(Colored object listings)
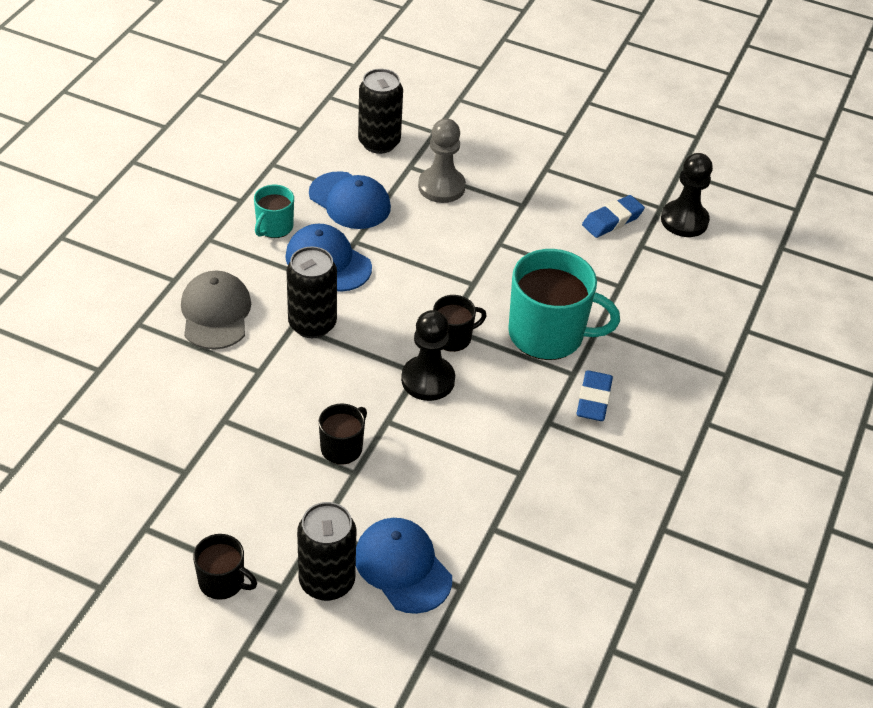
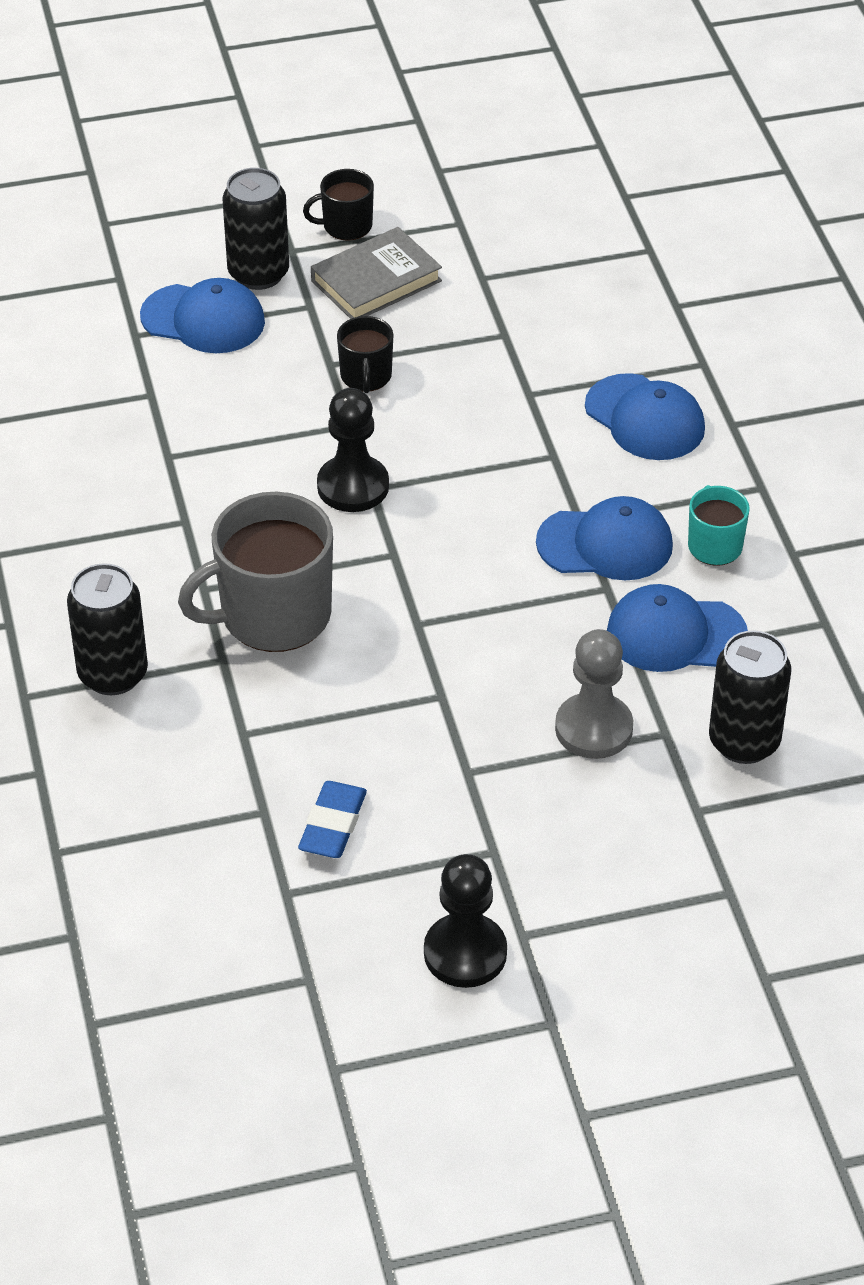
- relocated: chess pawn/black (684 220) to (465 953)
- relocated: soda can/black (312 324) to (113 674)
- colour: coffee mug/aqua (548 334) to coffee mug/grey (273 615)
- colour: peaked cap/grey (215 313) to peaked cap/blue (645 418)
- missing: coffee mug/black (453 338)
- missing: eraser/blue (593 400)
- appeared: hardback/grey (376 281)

(About this exercise): Among the lines above, find those carrying the word "coffee" and copy them out.

(Answer):
- colour: coffee mug/aqua (548 334) to coffee mug/grey (273 615)
- missing: coffee mug/black (453 338)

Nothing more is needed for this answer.